Collected data
----------

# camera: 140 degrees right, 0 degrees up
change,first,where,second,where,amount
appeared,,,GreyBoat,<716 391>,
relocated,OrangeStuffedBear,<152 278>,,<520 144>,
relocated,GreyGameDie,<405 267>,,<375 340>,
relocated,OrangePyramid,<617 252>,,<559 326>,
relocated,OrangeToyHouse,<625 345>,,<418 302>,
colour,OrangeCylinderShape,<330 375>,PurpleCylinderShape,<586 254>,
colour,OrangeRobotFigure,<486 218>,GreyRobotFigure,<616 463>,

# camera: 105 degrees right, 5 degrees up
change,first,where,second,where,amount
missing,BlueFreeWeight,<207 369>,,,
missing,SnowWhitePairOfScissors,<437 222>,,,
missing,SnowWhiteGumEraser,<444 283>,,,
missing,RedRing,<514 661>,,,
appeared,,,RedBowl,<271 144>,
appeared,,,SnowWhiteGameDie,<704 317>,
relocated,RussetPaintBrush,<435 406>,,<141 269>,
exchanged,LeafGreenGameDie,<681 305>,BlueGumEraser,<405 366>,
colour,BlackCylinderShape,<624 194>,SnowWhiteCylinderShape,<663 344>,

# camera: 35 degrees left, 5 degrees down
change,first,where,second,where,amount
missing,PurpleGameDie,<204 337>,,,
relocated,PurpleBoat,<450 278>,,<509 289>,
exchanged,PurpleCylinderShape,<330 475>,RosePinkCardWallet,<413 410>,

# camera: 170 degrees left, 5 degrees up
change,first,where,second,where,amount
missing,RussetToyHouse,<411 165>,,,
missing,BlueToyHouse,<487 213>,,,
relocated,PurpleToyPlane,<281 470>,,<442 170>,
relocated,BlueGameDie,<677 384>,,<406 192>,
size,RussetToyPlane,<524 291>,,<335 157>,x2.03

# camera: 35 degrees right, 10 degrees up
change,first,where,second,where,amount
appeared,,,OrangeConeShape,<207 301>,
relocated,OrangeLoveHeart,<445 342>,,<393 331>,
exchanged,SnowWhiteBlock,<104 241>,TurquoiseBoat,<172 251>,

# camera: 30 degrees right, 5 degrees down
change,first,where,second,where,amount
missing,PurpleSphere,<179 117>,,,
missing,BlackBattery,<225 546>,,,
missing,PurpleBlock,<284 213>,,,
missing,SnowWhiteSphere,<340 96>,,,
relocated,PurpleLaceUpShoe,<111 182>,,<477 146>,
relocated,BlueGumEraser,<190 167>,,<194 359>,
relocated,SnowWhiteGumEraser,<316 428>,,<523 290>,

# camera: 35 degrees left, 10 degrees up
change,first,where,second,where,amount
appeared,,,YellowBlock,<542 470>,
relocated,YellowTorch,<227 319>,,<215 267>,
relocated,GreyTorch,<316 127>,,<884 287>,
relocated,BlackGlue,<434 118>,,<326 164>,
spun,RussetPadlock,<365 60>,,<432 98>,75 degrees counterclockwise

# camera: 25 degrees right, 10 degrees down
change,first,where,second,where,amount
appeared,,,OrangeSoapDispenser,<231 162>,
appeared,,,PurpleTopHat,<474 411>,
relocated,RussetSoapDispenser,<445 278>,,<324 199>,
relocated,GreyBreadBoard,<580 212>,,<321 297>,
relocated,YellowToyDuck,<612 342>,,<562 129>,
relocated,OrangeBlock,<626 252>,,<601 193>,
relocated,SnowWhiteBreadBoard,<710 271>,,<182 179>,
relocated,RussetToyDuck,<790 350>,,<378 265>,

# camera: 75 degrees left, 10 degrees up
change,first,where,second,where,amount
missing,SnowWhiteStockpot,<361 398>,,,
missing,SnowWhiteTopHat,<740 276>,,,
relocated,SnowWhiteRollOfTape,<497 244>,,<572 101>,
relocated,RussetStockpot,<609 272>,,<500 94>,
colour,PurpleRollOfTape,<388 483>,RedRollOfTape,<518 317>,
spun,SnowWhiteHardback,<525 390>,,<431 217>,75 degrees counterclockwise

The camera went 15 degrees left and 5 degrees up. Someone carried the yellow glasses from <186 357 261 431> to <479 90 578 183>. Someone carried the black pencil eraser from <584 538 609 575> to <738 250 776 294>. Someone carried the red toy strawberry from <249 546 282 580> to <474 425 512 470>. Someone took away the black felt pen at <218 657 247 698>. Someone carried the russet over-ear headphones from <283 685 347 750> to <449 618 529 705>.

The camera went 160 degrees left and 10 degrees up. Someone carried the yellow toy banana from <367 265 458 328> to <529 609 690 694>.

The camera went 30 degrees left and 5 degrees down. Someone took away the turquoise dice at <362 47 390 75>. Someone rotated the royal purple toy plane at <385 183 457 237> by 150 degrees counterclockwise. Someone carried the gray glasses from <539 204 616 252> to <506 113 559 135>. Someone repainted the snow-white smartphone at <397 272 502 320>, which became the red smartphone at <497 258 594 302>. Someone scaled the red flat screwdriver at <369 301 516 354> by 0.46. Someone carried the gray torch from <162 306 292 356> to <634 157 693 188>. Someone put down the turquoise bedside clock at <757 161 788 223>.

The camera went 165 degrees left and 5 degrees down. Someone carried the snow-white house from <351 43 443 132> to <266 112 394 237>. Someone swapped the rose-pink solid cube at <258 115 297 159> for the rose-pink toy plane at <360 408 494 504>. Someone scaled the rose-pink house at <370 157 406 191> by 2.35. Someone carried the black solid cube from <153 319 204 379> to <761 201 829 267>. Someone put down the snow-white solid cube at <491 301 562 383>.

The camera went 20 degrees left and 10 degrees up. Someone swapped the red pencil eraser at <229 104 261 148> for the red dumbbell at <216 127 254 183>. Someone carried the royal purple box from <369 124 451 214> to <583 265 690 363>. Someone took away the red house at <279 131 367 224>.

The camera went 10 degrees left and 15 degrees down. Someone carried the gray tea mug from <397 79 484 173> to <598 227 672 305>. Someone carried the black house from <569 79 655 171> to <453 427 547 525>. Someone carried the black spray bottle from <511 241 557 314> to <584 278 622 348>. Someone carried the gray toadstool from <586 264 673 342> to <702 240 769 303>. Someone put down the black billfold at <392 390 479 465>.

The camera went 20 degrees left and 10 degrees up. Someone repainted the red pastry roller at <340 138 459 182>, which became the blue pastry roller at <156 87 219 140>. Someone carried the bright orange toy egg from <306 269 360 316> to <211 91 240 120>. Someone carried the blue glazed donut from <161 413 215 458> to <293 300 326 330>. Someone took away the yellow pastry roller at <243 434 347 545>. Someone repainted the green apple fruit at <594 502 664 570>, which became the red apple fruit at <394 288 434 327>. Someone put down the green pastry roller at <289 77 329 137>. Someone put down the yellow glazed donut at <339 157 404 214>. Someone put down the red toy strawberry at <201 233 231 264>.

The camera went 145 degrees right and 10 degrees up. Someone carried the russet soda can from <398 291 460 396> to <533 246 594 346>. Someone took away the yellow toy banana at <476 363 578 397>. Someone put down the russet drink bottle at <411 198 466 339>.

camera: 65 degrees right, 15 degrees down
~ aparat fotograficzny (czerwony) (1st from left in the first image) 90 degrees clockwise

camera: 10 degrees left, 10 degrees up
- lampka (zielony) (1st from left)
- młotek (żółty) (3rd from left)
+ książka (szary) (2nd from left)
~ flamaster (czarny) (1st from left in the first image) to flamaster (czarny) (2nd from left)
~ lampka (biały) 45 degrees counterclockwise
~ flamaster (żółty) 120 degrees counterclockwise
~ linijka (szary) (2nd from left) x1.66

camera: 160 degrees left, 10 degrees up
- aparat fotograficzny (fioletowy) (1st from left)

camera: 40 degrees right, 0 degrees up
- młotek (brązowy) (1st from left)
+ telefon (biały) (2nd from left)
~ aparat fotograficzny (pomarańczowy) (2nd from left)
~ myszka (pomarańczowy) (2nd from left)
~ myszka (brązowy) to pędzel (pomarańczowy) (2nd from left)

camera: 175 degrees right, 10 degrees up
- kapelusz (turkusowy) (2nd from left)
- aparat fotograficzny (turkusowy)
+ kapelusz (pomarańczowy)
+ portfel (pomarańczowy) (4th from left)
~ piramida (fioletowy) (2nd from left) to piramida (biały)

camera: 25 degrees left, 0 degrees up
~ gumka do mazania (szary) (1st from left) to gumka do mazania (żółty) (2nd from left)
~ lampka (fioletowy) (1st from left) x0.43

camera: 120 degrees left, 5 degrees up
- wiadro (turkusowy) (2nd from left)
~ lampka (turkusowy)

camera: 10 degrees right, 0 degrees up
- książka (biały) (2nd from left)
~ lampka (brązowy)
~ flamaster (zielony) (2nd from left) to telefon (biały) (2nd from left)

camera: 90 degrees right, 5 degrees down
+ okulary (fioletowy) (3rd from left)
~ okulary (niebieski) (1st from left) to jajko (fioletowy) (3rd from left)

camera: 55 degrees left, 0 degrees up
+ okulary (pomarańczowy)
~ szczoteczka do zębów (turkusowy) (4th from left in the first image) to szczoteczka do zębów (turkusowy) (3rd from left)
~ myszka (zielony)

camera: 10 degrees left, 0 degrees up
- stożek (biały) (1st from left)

----------

- [INSTRUCTIONS TO FOLLOW] Print only the lines running from the one with "camera: 65 degrees right, 15 degrees down" to the final line of the data above, each exactly as it appears.

- [EXERCISE SOLUTION]
camera: 65 degrees right, 15 degrees down
~ aparat fotograficzny (czerwony) (1st from left in the first image) 90 degrees clockwise

camera: 10 degrees left, 10 degrees up
- lampka (zielony) (1st from left)
- młotek (żółty) (3rd from left)
+ książka (szary) (2nd from left)
~ flamaster (czarny) (1st from left in the first image) to flamaster (czarny) (2nd from left)
~ lampka (biały) 45 degrees counterclockwise
~ flamaster (żółty) 120 degrees counterclockwise
~ linijka (szary) (2nd from left) x1.66

camera: 160 degrees left, 10 degrees up
- aparat fotograficzny (fioletowy) (1st from left)

camera: 40 degrees right, 0 degrees up
- młotek (brązowy) (1st from left)
+ telefon (biały) (2nd from left)
~ aparat fotograficzny (pomarańczowy) (2nd from left)
~ myszka (pomarańczowy) (2nd from left)
~ myszka (brązowy) to pędzel (pomarańczowy) (2nd from left)

camera: 175 degrees right, 10 degrees up
- kapelusz (turkusowy) (2nd from left)
- aparat fotograficzny (turkusowy)
+ kapelusz (pomarańczowy)
+ portfel (pomarańczowy) (4th from left)
~ piramida (fioletowy) (2nd from left) to piramida (biały)

camera: 25 degrees left, 0 degrees up
~ gumka do mazania (szary) (1st from left) to gumka do mazania (żółty) (2nd from left)
~ lampka (fioletowy) (1st from left) x0.43

camera: 120 degrees left, 5 degrees up
- wiadro (turkusowy) (2nd from left)
~ lampka (turkusowy)

camera: 10 degrees right, 0 degrees up
- książka (biały) (2nd from left)
~ lampka (brązowy)
~ flamaster (zielony) (2nd from left) to telefon (biały) (2nd from left)

camera: 90 degrees right, 5 degrees down
+ okulary (fioletowy) (3rd from left)
~ okulary (niebieski) (1st from left) to jajko (fioletowy) (3rd from left)

camera: 55 degrees left, 0 degrees up
+ okulary (pomarańczowy)
~ szczoteczka do zębów (turkusowy) (4th from left in the first image) to szczoteczka do zębów (turkusowy) (3rd from left)
~ myszka (zielony)

camera: 10 degrees left, 0 degrees up
- stożek (biały) (1st from left)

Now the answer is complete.